* _What the task asks_
Lines in which "black" appears should be pulled from the data below.

(Object state change records)

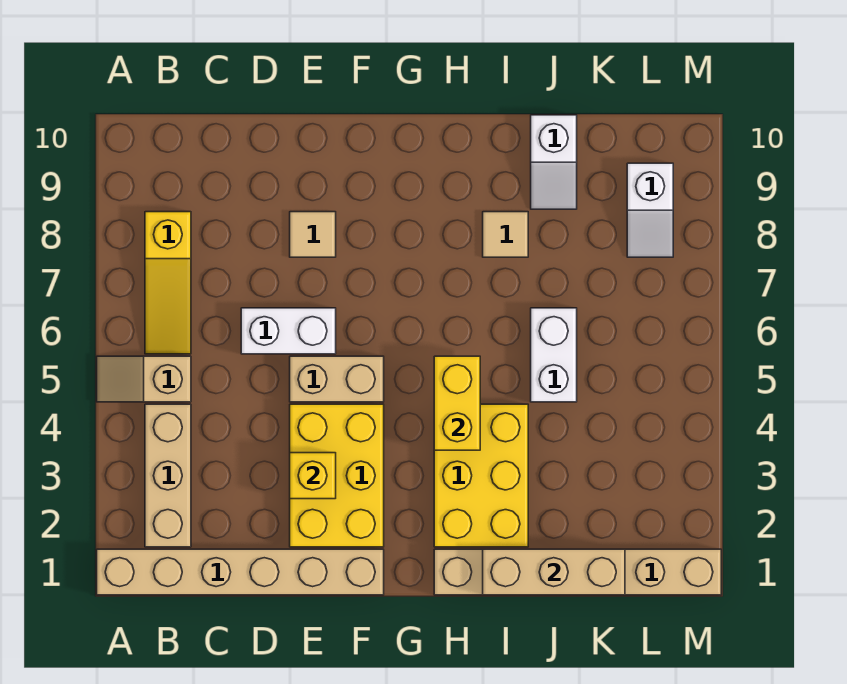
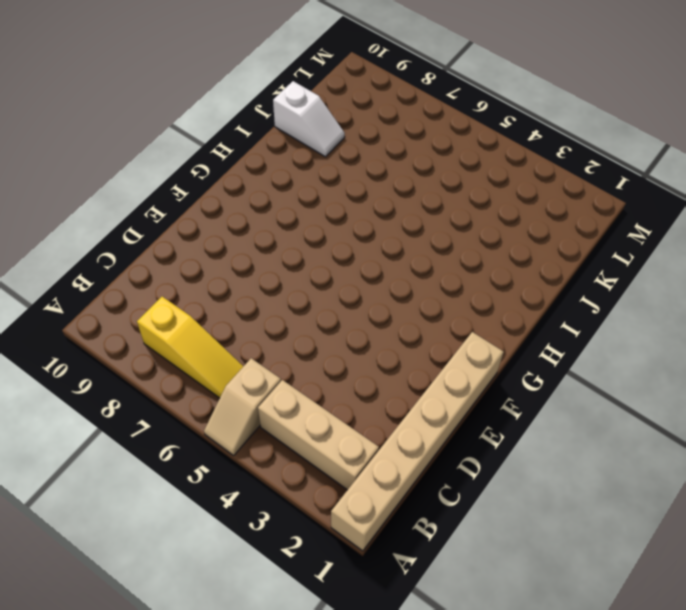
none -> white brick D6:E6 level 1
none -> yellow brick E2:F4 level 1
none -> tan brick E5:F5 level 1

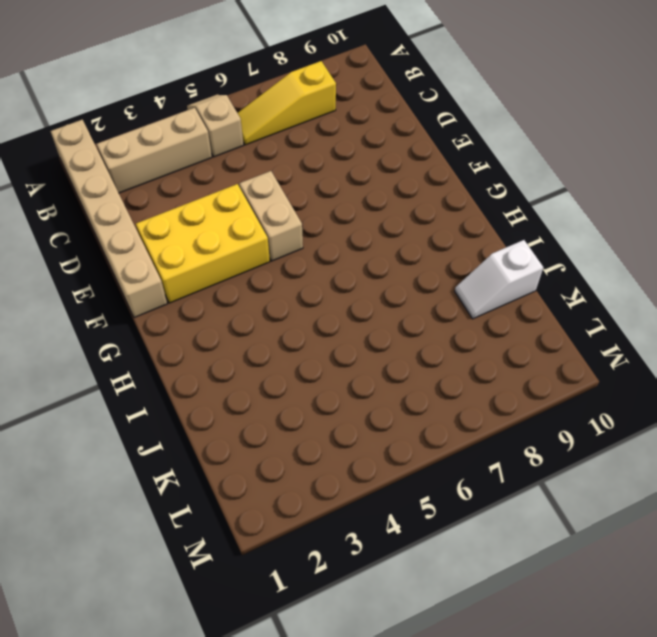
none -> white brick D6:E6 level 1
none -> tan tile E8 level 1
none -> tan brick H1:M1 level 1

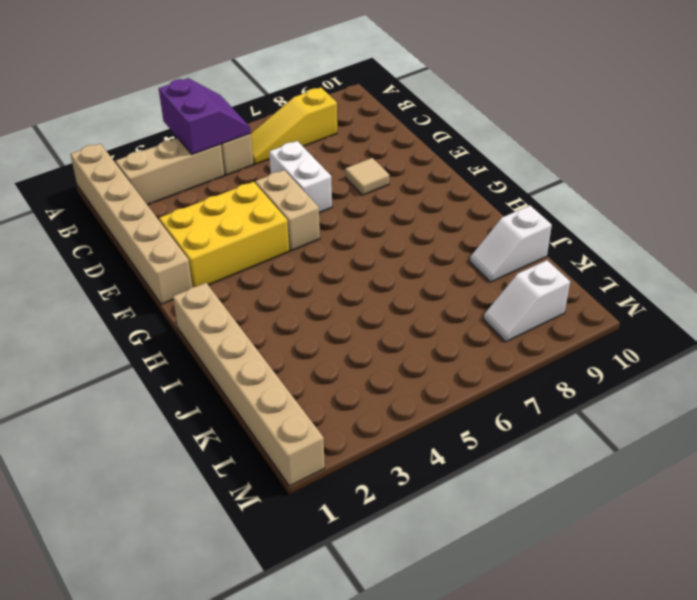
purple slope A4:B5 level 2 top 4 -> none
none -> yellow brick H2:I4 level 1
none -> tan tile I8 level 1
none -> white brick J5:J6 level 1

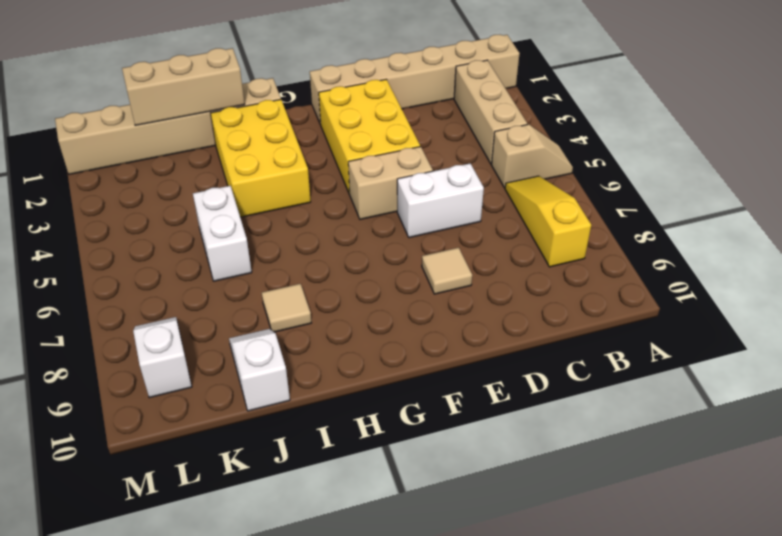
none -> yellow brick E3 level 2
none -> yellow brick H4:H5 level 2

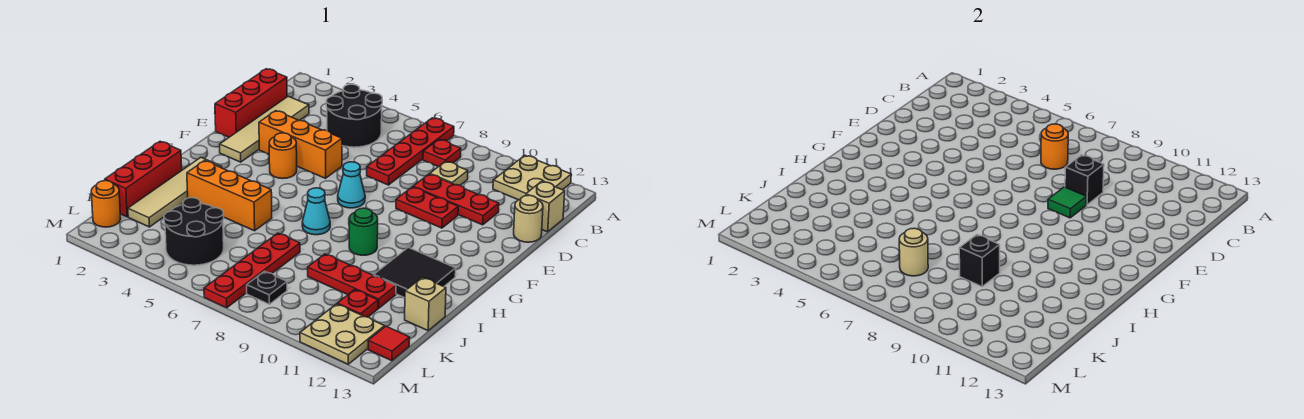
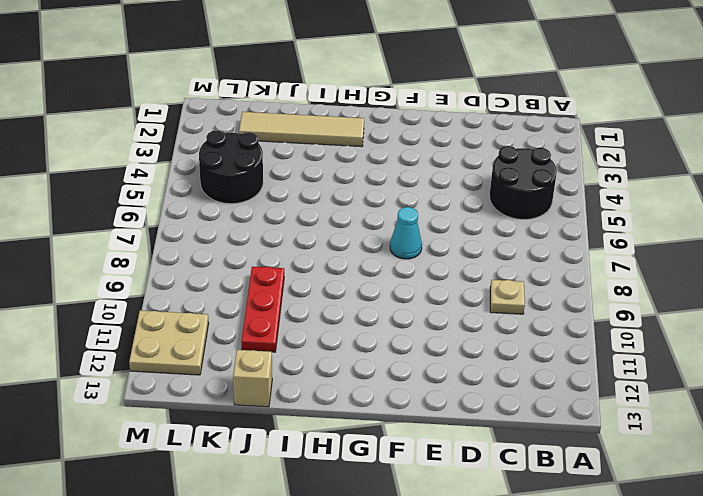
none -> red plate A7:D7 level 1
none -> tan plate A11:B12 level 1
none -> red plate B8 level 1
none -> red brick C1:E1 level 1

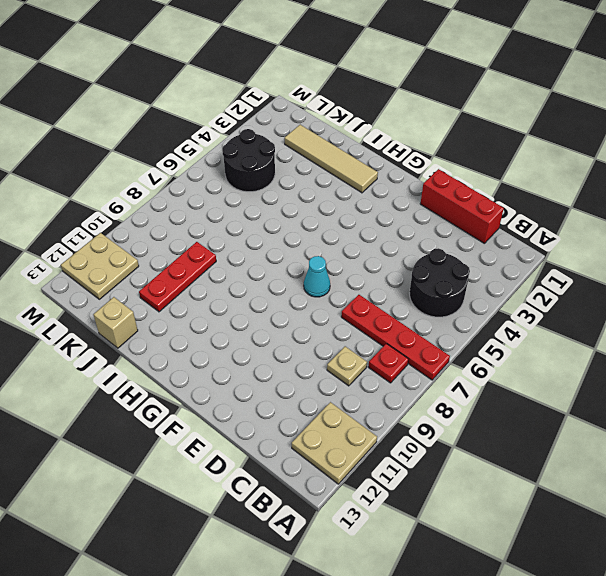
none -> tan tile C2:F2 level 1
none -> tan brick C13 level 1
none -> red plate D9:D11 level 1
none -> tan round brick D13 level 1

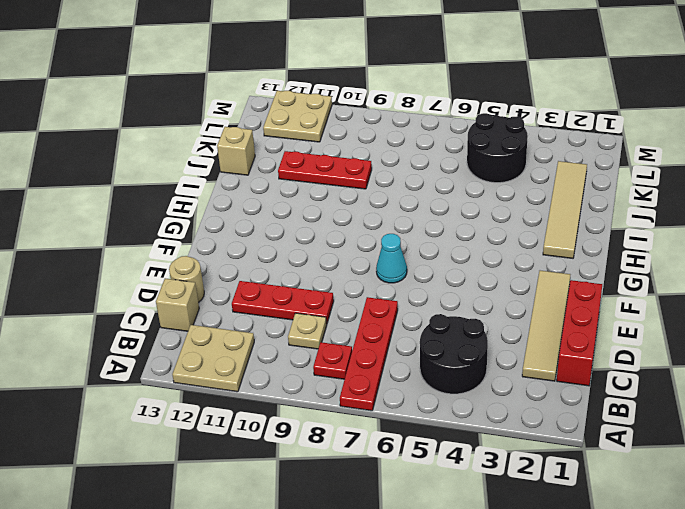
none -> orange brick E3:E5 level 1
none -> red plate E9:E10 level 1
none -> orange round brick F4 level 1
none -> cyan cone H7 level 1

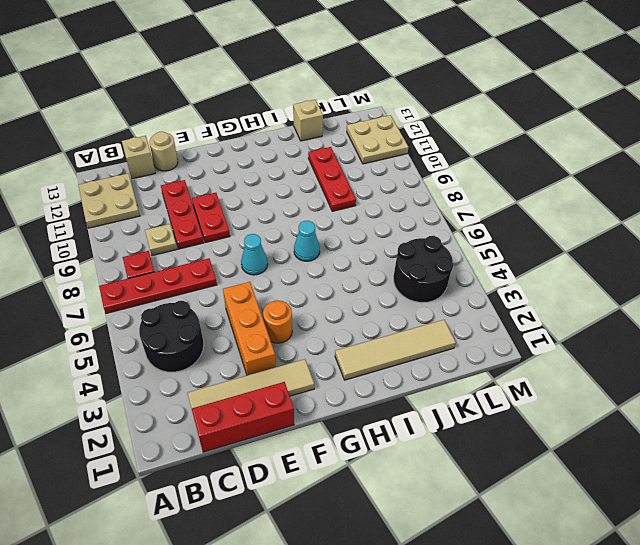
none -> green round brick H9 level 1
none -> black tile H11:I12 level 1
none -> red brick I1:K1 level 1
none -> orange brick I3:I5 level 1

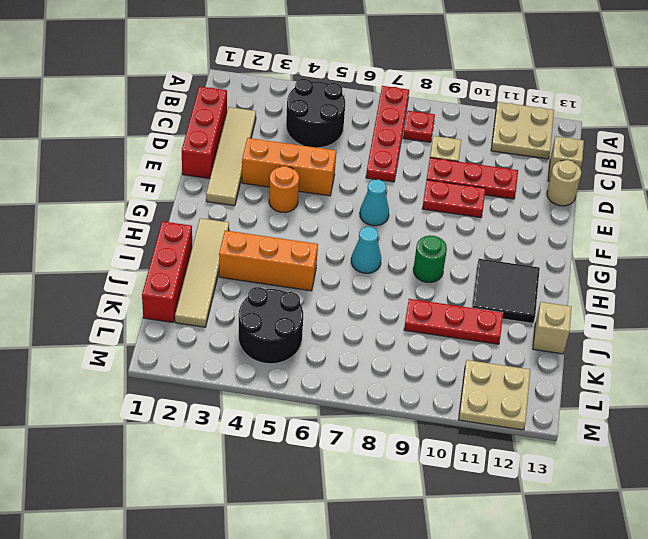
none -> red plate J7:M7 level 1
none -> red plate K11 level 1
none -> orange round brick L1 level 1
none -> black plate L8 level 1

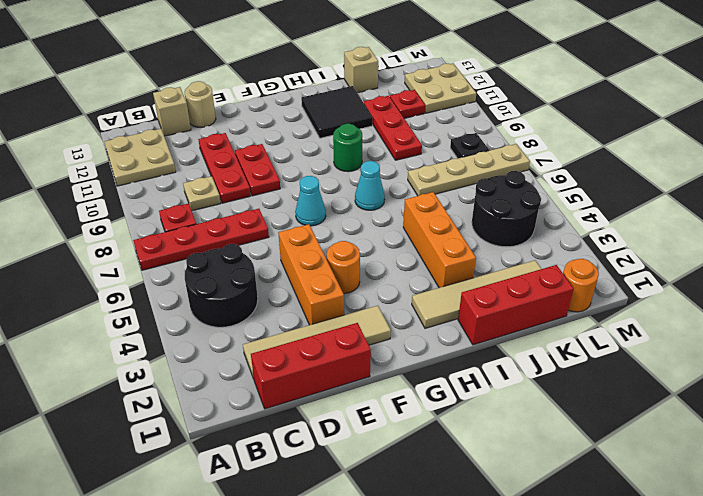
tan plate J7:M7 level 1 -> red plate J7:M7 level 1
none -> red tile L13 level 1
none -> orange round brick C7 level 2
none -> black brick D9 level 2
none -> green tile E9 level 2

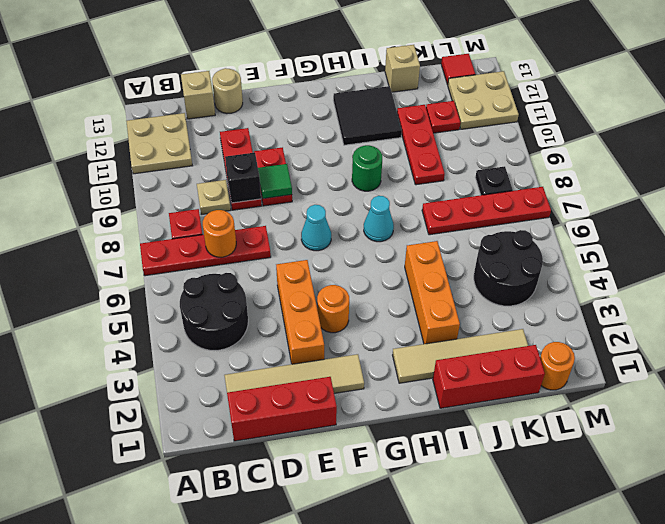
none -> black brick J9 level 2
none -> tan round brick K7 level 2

* _Solution for this problem_
none -> black tile H11:I12 level 1
none -> black plate L8 level 1
none -> black brick D9 level 2
none -> black brick J9 level 2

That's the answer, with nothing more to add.